[Exercise objective]
Every line from the one holding "(808, 329) = (516, 452): blue" through the last line of the records must be retyped exactly, and no other line or picture may appear in the copy.
Start of Records shown
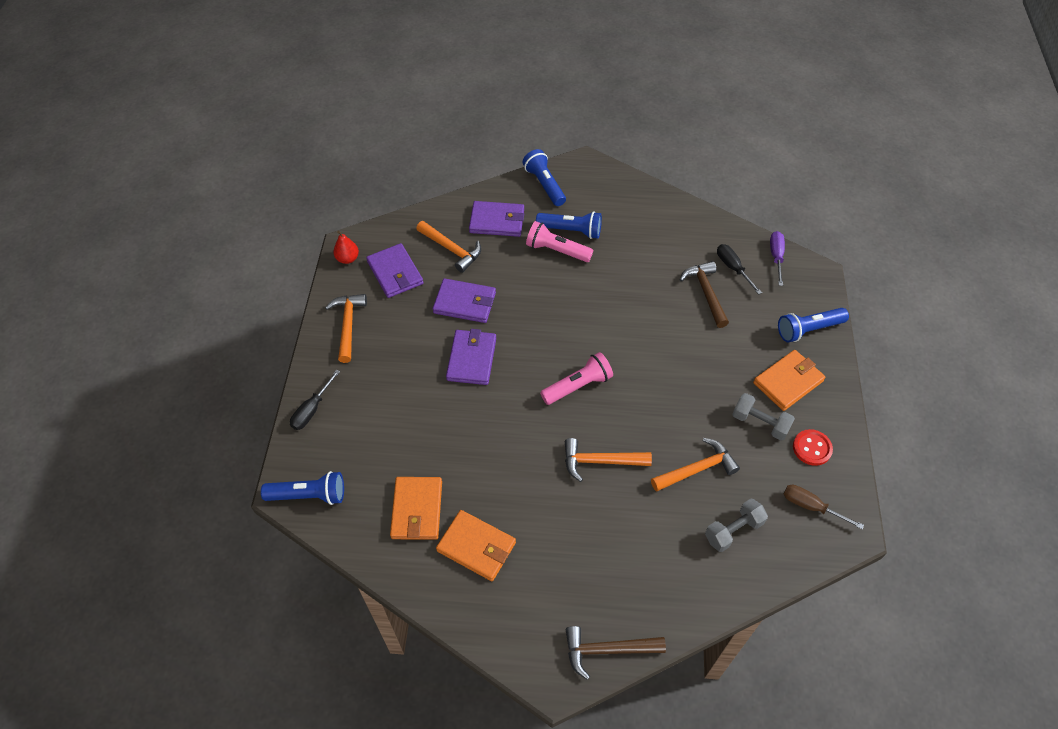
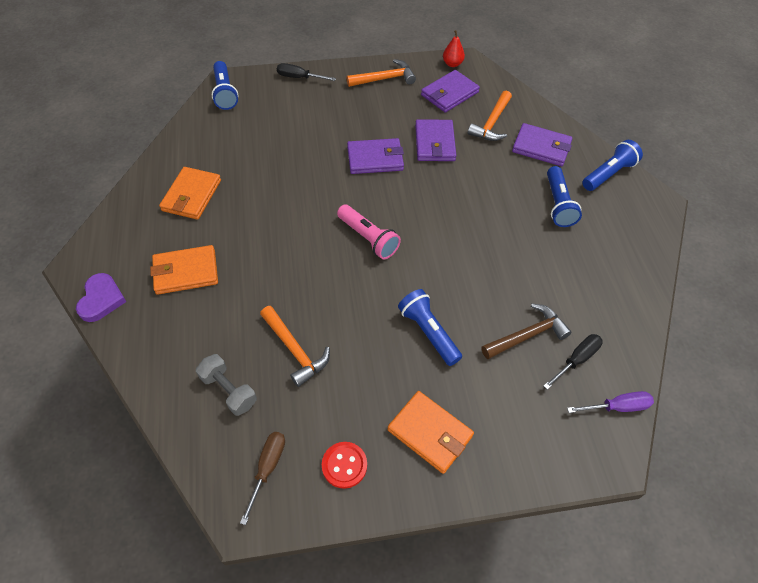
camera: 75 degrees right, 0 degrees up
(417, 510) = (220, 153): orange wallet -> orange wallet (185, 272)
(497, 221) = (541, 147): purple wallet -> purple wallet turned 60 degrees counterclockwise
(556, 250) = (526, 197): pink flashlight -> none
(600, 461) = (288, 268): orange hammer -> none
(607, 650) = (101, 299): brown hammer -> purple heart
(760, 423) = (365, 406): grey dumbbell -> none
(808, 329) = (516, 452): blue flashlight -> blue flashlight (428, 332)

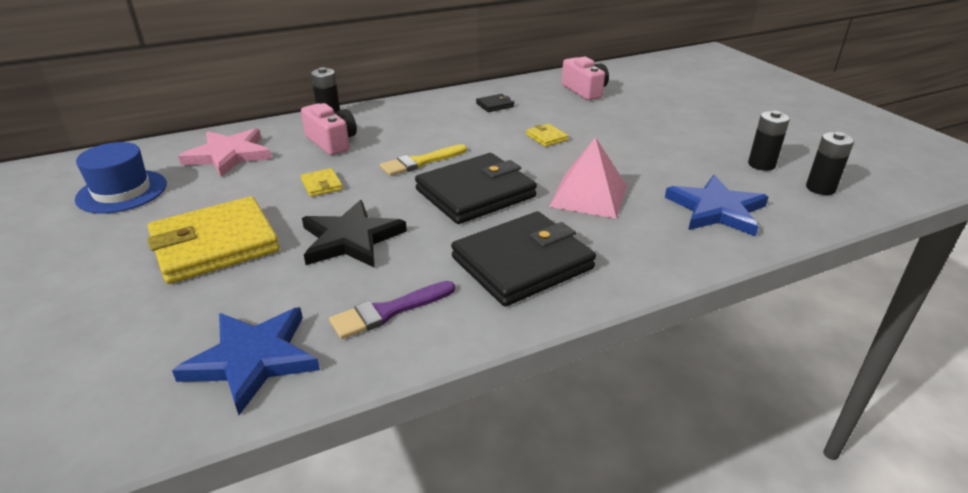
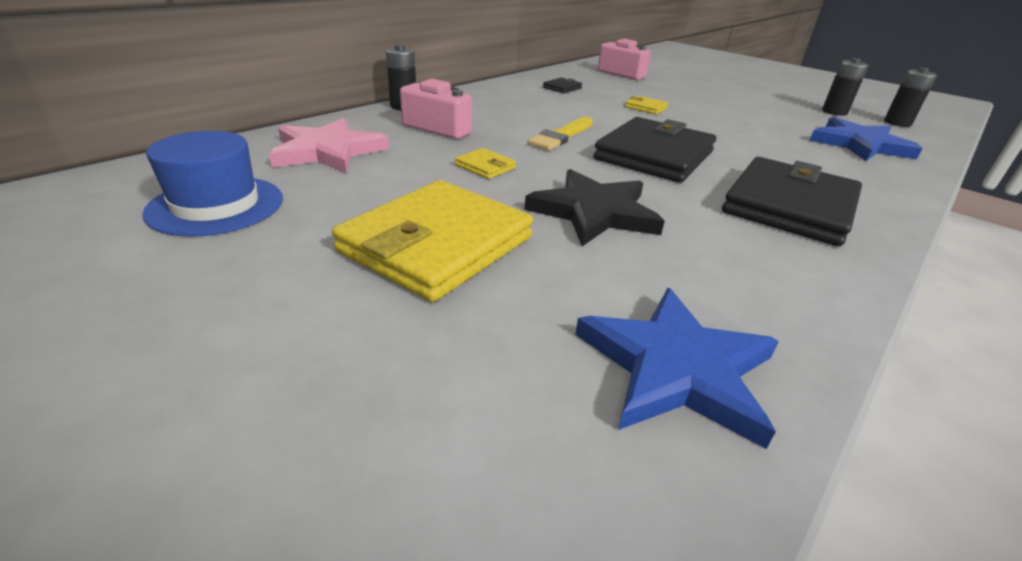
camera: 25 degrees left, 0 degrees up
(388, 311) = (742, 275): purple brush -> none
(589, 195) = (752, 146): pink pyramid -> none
End of Records shown
[Answer below]
(808, 329) = (516, 452): blue flashlight -> blue flashlight (428, 332)

camera: 25 degrees left, 0 degrees up
(388, 311) = (742, 275): purple brush -> none
(589, 195) = (752, 146): pink pyramid -> none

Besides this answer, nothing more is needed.